Recorded data:
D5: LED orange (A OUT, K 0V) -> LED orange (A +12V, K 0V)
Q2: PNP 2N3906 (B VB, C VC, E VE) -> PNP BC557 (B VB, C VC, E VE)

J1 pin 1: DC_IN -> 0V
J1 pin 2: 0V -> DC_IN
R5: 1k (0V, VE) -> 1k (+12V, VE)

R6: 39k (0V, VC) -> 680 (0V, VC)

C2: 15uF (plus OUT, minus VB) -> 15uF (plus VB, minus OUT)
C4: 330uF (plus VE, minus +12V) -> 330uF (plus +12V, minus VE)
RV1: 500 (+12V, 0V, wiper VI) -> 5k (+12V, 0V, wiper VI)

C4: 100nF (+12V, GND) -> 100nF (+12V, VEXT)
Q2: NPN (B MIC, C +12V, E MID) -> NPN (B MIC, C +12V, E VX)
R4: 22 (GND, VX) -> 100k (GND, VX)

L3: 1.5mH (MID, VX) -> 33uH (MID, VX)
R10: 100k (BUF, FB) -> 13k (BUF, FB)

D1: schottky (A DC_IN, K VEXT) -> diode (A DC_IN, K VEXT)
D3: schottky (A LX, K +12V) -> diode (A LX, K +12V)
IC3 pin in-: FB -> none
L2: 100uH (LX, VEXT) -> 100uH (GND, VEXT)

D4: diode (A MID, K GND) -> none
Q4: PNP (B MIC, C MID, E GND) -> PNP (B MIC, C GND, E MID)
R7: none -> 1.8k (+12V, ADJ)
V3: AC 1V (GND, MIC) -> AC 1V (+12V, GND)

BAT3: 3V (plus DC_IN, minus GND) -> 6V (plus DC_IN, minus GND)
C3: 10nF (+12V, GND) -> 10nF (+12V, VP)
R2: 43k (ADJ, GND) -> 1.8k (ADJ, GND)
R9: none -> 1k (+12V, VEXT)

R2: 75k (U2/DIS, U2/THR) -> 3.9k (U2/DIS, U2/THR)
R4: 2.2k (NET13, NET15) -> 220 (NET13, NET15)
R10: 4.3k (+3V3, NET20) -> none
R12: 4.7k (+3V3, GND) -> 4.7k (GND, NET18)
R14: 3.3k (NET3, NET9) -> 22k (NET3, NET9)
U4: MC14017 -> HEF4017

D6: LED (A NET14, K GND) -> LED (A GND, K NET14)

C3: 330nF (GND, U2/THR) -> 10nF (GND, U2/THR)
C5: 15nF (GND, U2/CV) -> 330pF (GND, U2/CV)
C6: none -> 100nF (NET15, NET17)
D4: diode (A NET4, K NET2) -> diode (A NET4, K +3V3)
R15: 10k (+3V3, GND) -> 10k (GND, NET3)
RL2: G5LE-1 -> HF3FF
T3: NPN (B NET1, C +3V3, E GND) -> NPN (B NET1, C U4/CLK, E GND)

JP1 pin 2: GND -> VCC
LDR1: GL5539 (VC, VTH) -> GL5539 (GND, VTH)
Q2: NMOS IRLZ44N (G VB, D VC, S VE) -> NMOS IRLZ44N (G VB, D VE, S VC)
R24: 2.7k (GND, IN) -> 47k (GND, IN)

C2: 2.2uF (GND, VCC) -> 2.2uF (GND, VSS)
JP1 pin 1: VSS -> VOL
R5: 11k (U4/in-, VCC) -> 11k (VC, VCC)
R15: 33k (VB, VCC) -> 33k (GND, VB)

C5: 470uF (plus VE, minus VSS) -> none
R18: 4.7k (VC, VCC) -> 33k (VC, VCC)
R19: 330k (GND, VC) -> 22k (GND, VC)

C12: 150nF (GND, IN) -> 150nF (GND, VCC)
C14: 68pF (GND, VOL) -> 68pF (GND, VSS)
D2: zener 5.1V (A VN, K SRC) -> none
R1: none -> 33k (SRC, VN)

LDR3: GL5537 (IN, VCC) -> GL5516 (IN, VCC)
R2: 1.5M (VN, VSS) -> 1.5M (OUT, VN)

Task description:
Each line from the top of the data, up to and including the line that contains "RV1: 500 (+12V, 0V, wiper", should be set down exactly.

Reply:
D5: LED orange (A OUT, K 0V) -> LED orange (A +12V, K 0V)
Q2: PNP 2N3906 (B VB, C VC, E VE) -> PNP BC557 (B VB, C VC, E VE)

J1 pin 1: DC_IN -> 0V
J1 pin 2: 0V -> DC_IN
R5: 1k (0V, VE) -> 1k (+12V, VE)

R6: 39k (0V, VC) -> 680 (0V, VC)

C2: 15uF (plus OUT, minus VB) -> 15uF (plus VB, minus OUT)
C4: 330uF (plus VE, minus +12V) -> 330uF (plus +12V, minus VE)
RV1: 500 (+12V, 0V, wiper VI) -> 5k (+12V, 0V, wiper VI)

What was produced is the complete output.